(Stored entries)
⁂

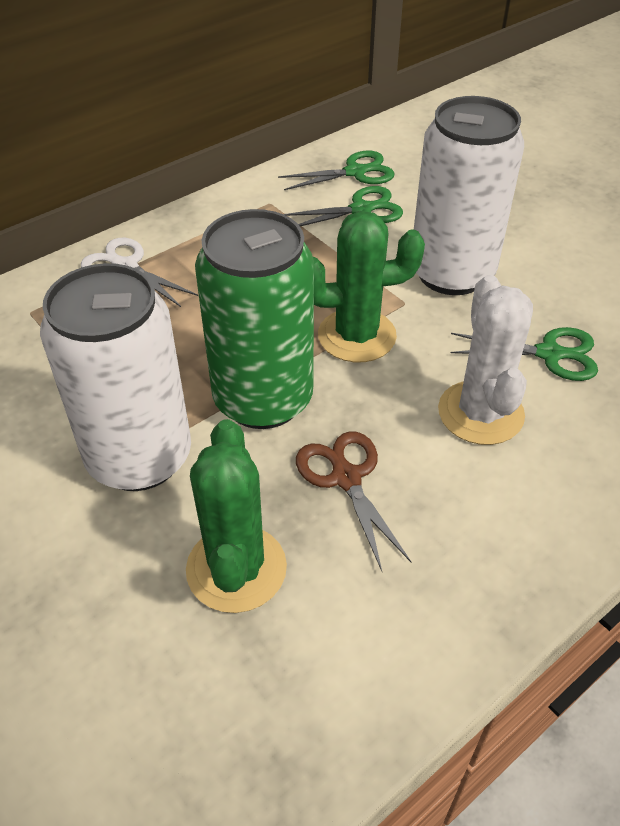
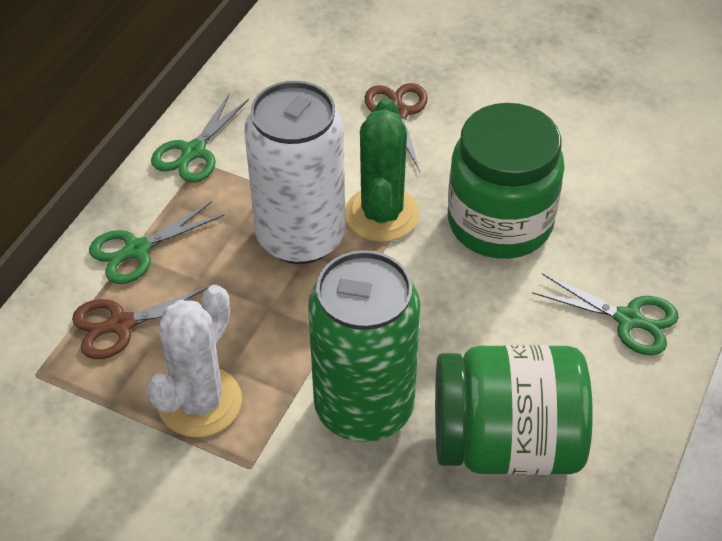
brown scissors: 1 -> 2
green cactus: 2 -> 1
green jar: 0 -> 2
white can: 2 -> 1
white scissors: 1 -> 0

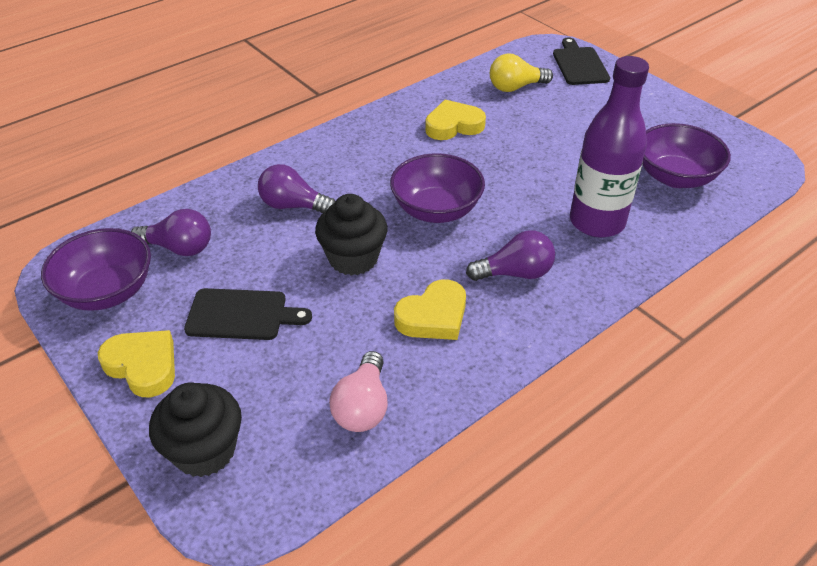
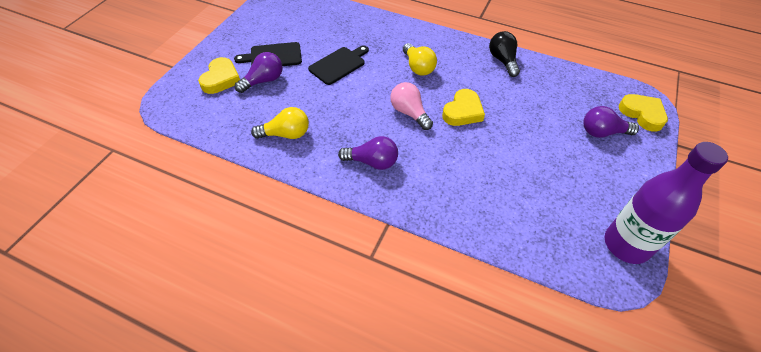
black cupcake: 2 -> 0
black light bulb: 0 -> 1
purple bowl: 3 -> 0
yellow light bulb: 1 -> 2

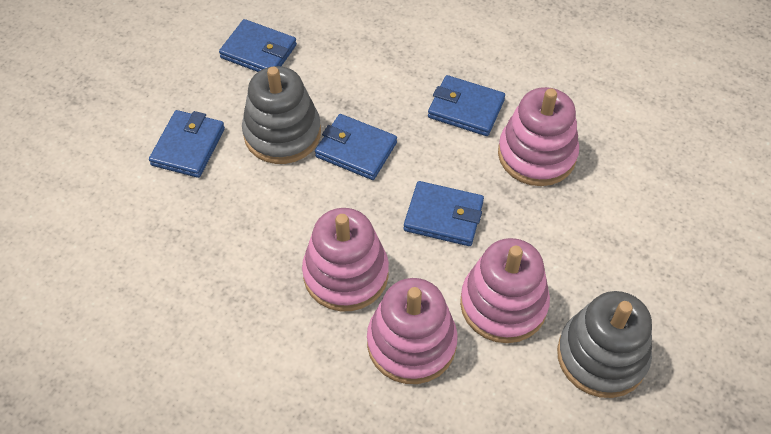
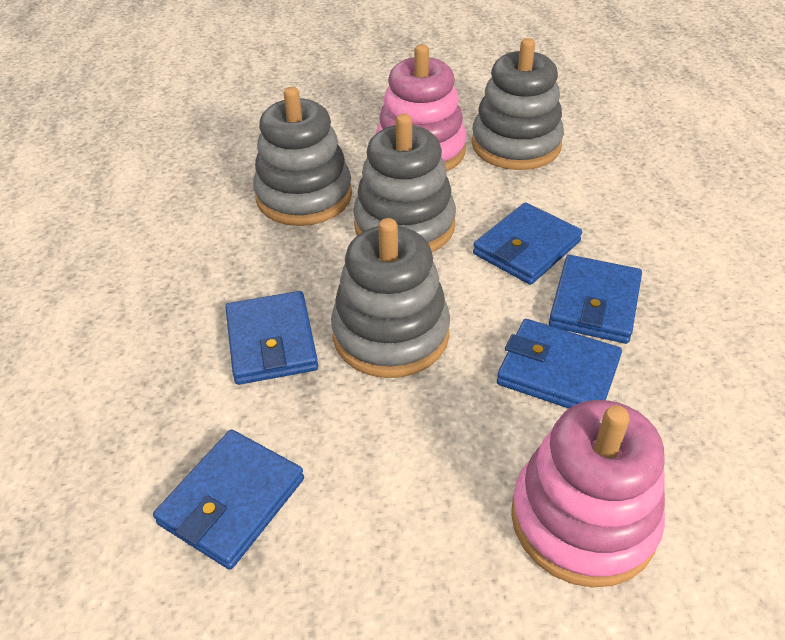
grey stacking toy: 2 -> 4
pink stacking toy: 4 -> 2

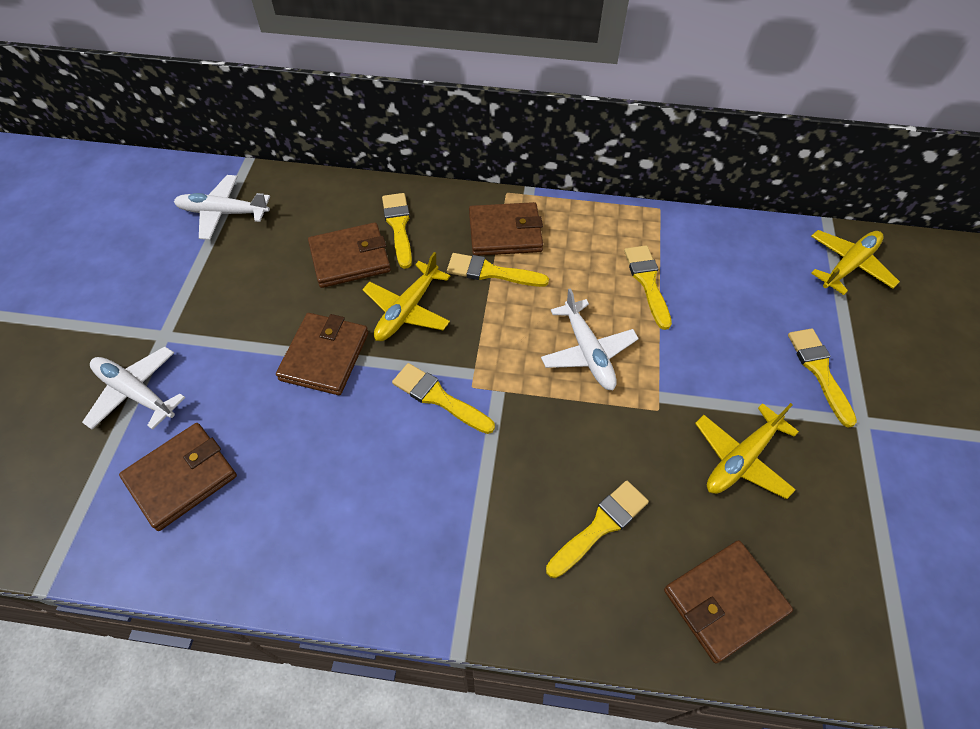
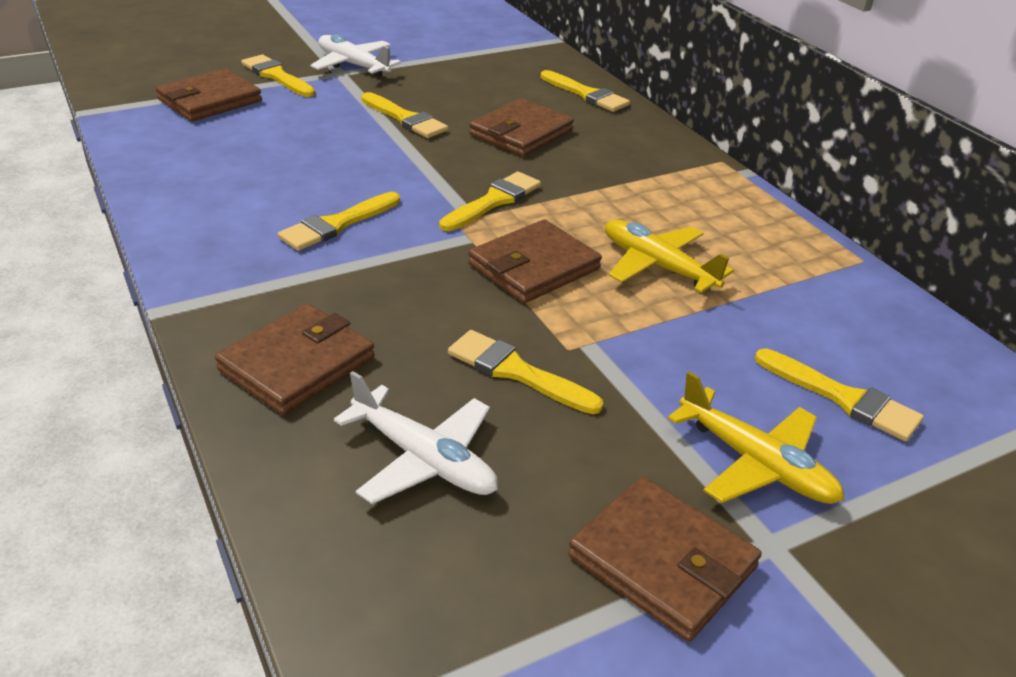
white plane: 3 -> 2
yellow brush: 6 -> 7
yellow plane: 3 -> 2

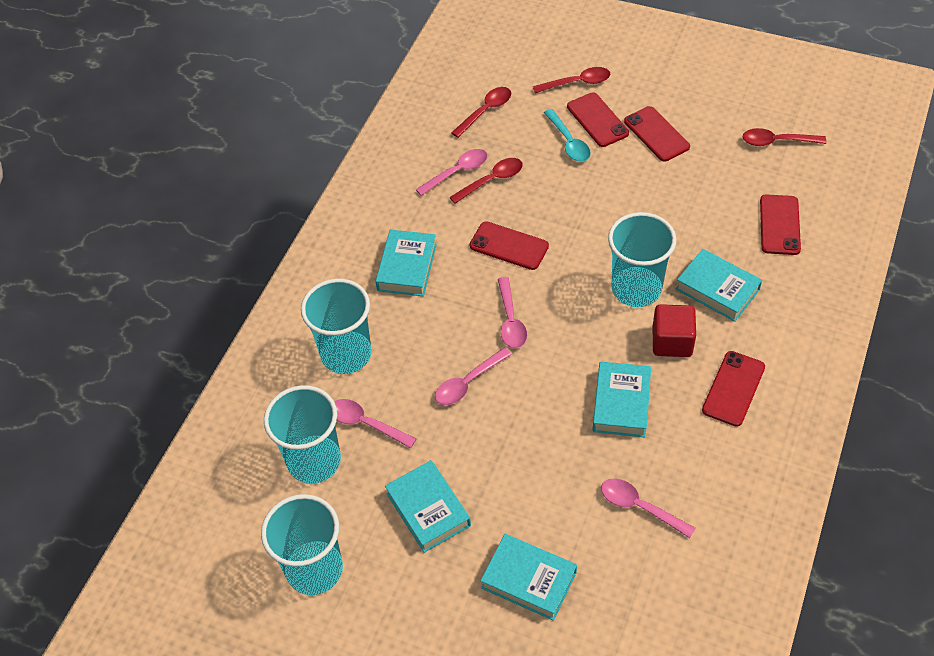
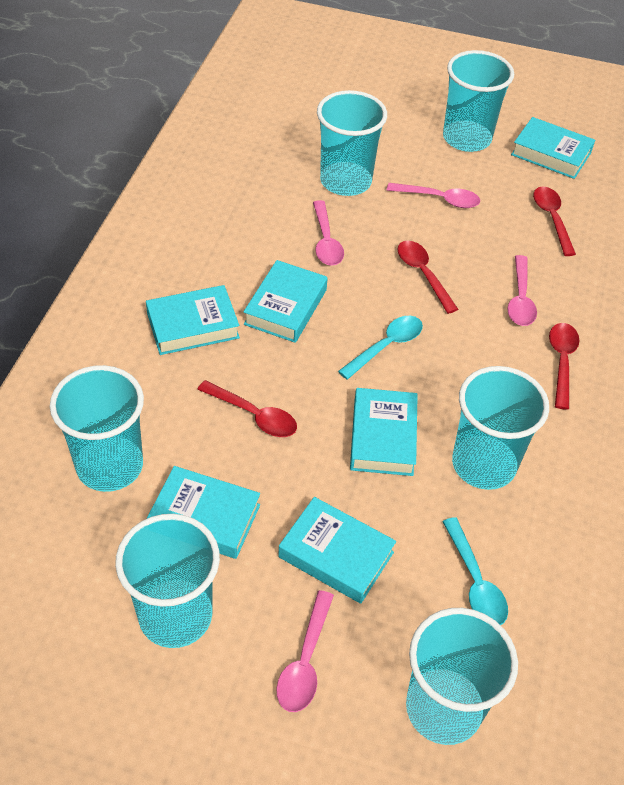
pink spoon: 5 -> 4
red cube: 1 -> 0
red phone: 5 -> 0
turquoise book: 5 -> 6
turquoise cup: 4 -> 6
turquoise spoon: 1 -> 2

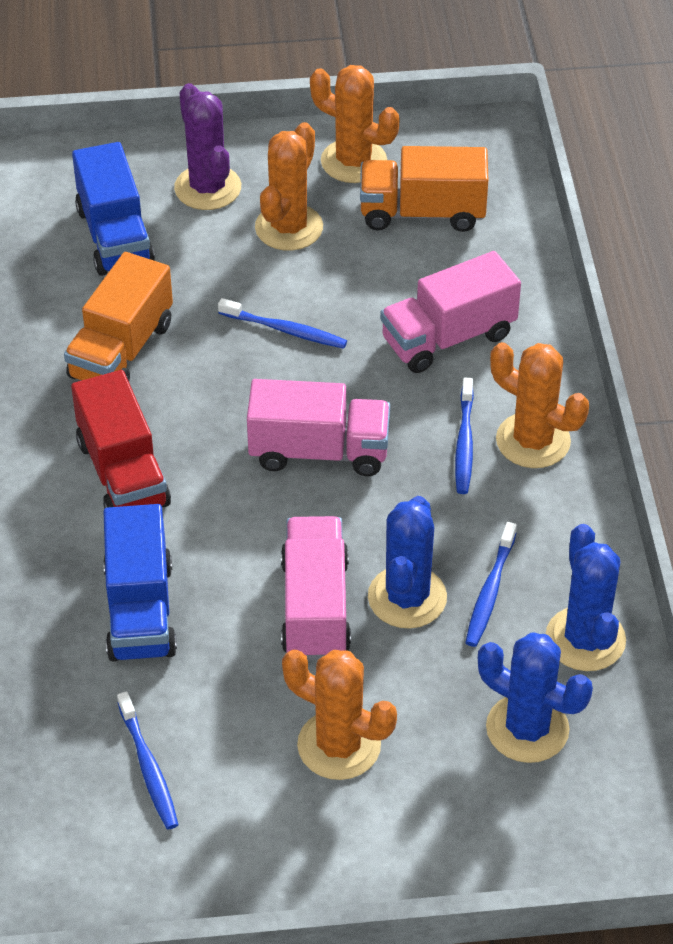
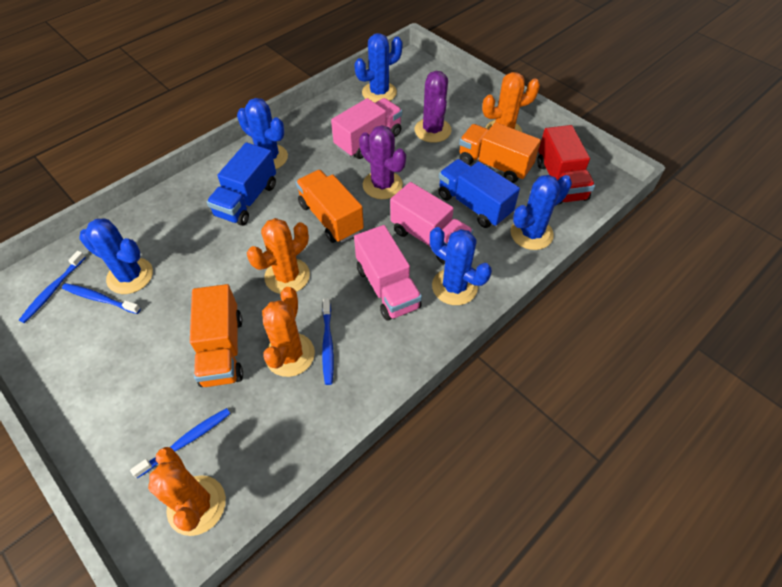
blue cactus: 3 -> 5
orange truck: 2 -> 3
purple cactus: 1 -> 2

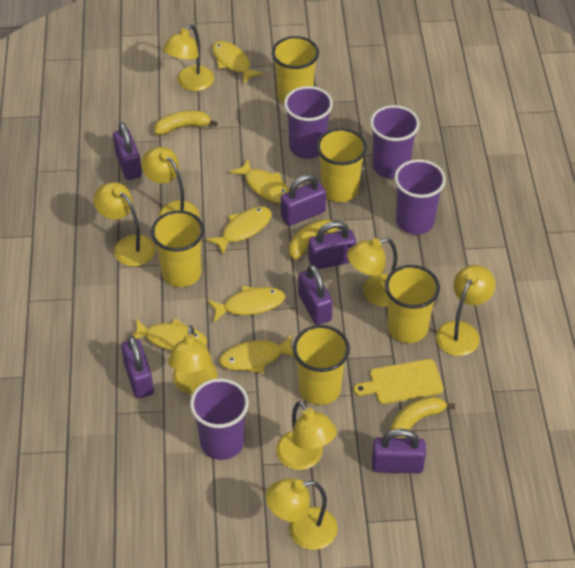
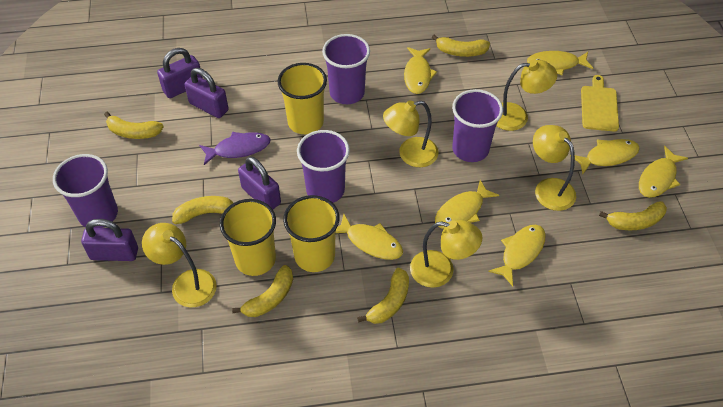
purple fish: 0 -> 1
purple padlock: 6 -> 4
yellow banana: 3 -> 6
yellow cup: 5 -> 3
yellow fish: 6 -> 7
yellow lamp: 8 -> 5

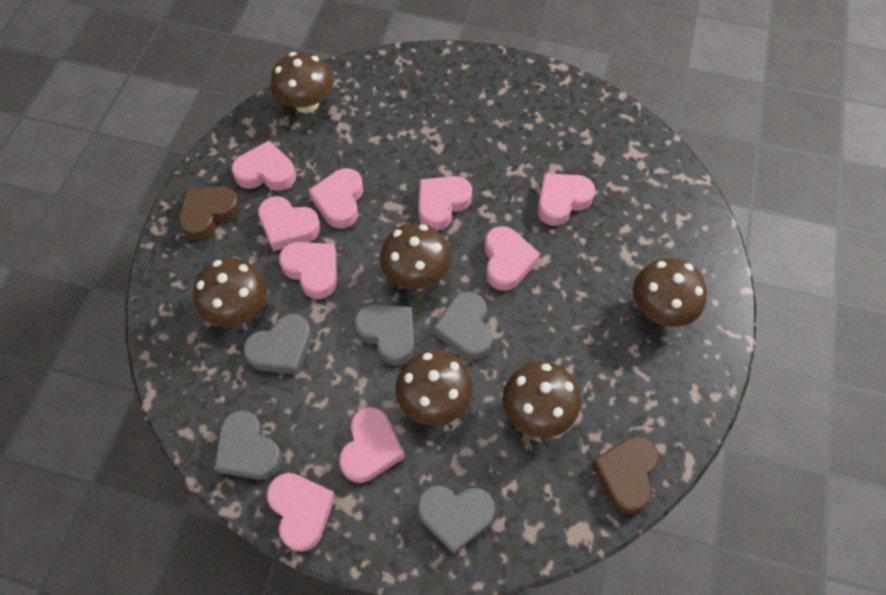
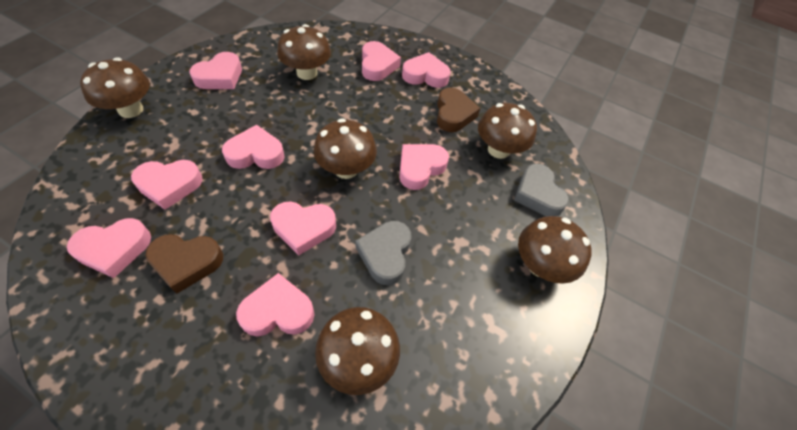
grey heart: 5 -> 2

⁂

■ WORK ITEM
Each line above with the word "white" needs to be copied.

■ SOLUTION FOR THIS TASK
white can: 2 -> 1
white scissors: 1 -> 0
white plane: 3 -> 2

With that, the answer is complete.